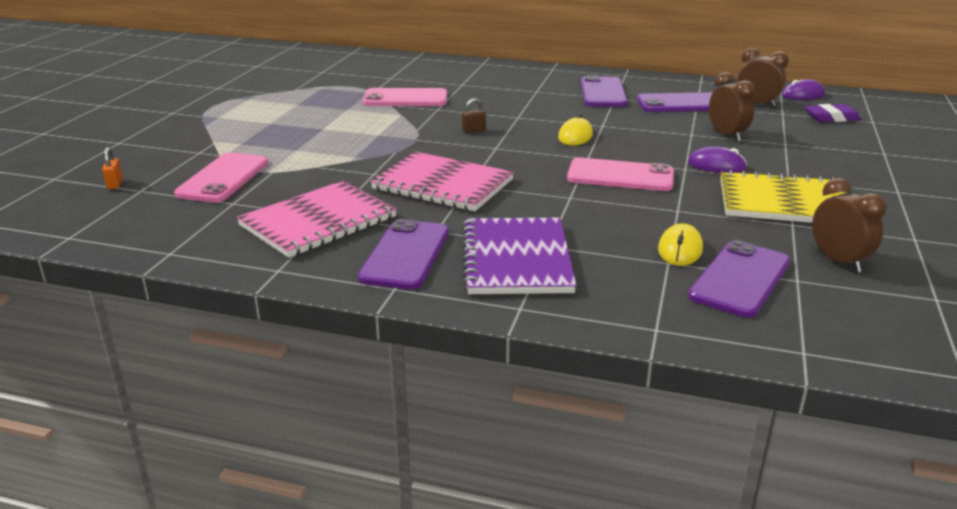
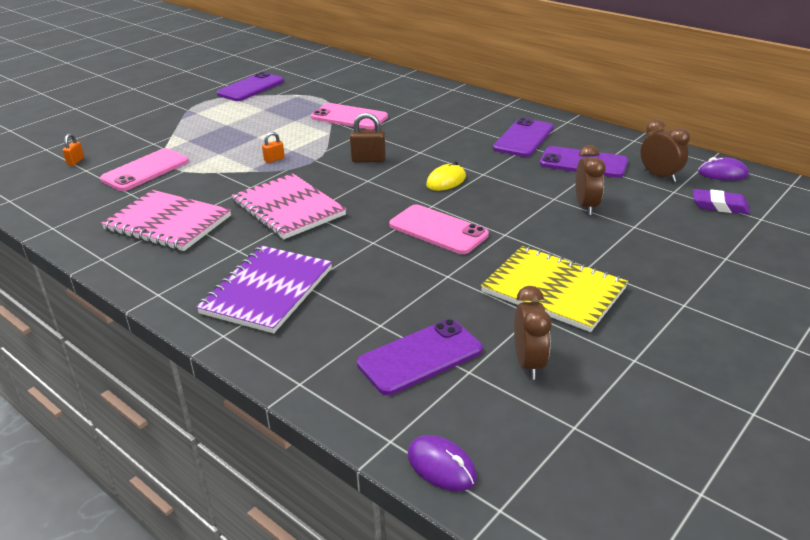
camera: 25 degrees right, 5 degrees up
(318, 221) = (168, 223): pink notebook -> pink notebook turned 45 degrees clockwise
(369, 145) = (274, 159): none -> orange padlock
(405, 255) = (195, 267): purple phone -> purple phone (251, 88)
(473, 130) = (368, 159): brown padlock -> brown padlock, size x1.67
(680, 249) = (404, 315): yellow mouse -> none
(716, 165) = (537, 237): purple mouse -> purple mouse (441, 466)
━━━━━━━━━━━━━━━━━━━━
Problem statement -> Set down, exactly and without anything extra, every line from the one that contains "(318, 221) = (168, 223): pink" through the final line of the material.

Answer box ->
(318, 221) = (168, 223): pink notebook -> pink notebook turned 45 degrees clockwise
(369, 145) = (274, 159): none -> orange padlock
(405, 255) = (195, 267): purple phone -> purple phone (251, 88)
(473, 130) = (368, 159): brown padlock -> brown padlock, size x1.67
(680, 249) = (404, 315): yellow mouse -> none
(716, 165) = (537, 237): purple mouse -> purple mouse (441, 466)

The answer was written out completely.